# Information shown
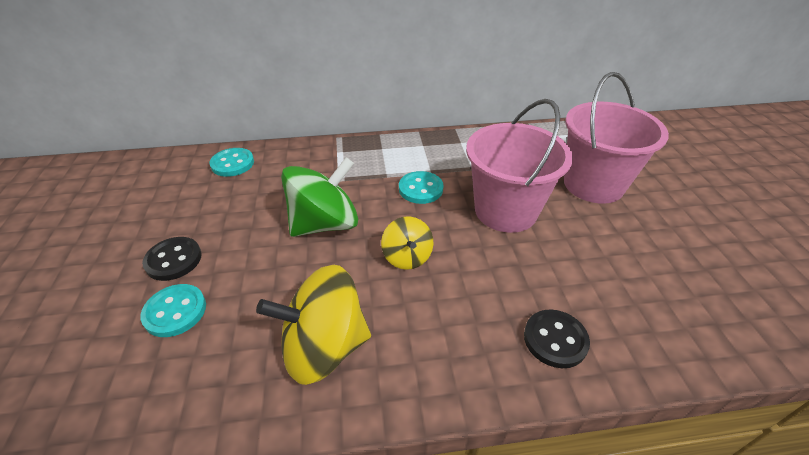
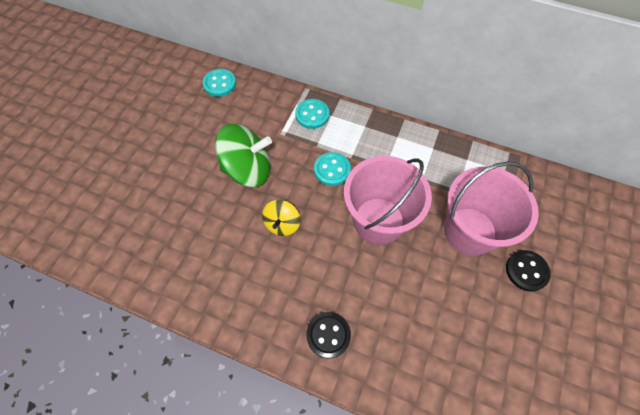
camera: 30 degrees right, 20 degrees up
(173, 260) = (147, 154): black button -> black button (526, 271)
(175, 311) = (131, 193): turquoise button -> turquoise button (312, 115)
(324, 347) = (194, 262): yellow spinning top -> none

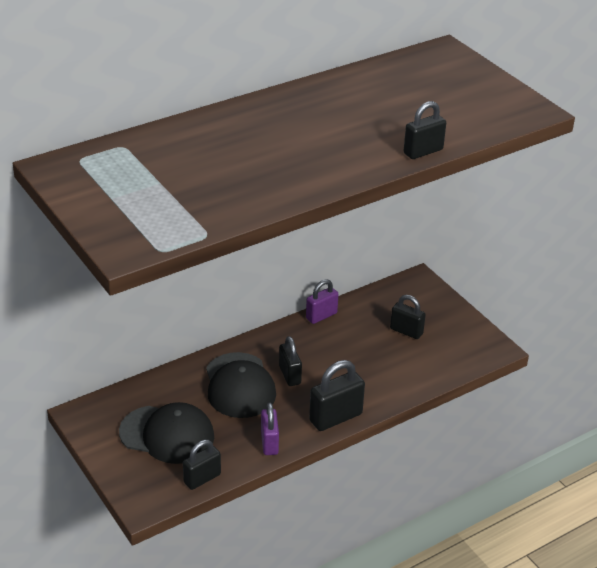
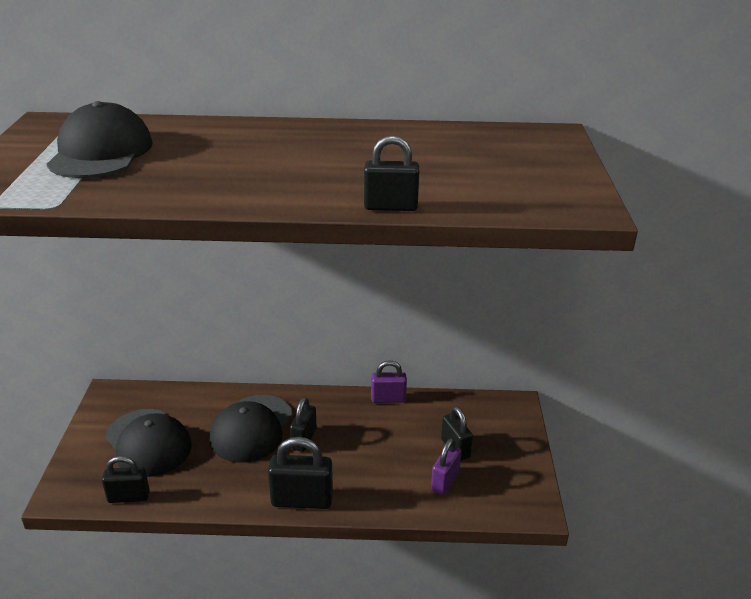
camera: 35 degrees right, 5 degrees down
(156, 179) = (101, 152): none -> black cap
(269, 443) = (218, 493): purple padlock -> purple padlock (445, 481)

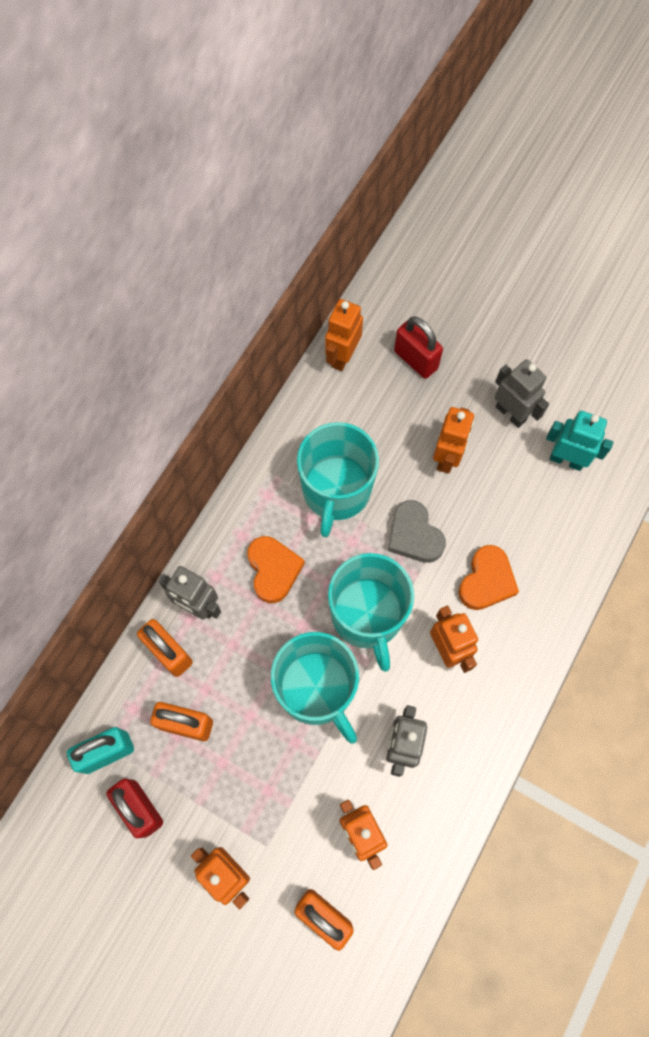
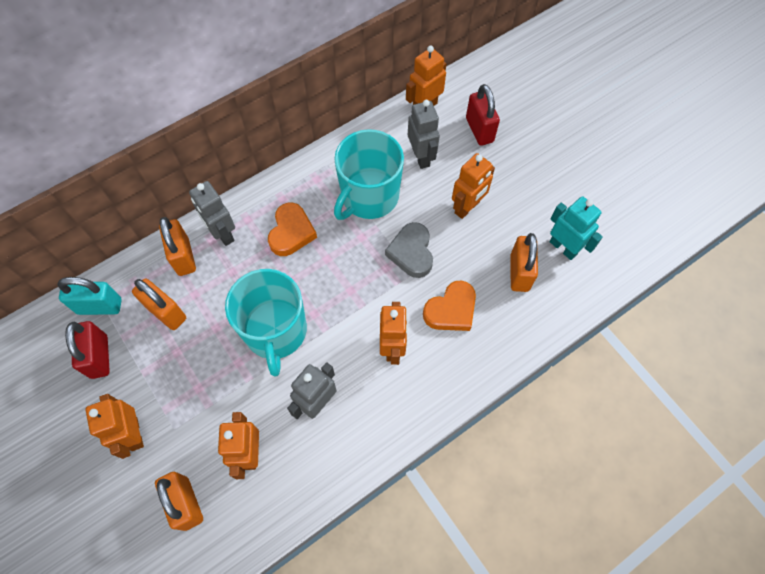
camera: 25 degrees right, 5 degrees down
(367, 615) = (344, 295): turquoise mug -> none
(511, 413) = (535, 196): grey robot -> grey robot (421, 157)
(535, 508) = (519, 273): none -> orange padlock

# Aim of the exercise
You need to copy every entry exactly, taking out only the pictures.

# Task result
camera: 30 degrees right, 20 degrees up
(173, 260) = (147, 154): black button -> black button (526, 271)
(175, 311) = (131, 193): turquoise button -> turquoise button (312, 115)
(324, 347) = (194, 262): yellow spinning top -> none

camera: 35 degrees right, 5 degrees down
(156, 179) = (101, 152): none -> black cap
(269, 443) = (218, 493): purple padlock -> purple padlock (445, 481)

camera: 25 degrees right, 5 degrees down
(367, 615) = (344, 295): turquoise mug -> none
(511, 413) = (535, 196): grey robot -> grey robot (421, 157)
(535, 508) = (519, 273): none -> orange padlock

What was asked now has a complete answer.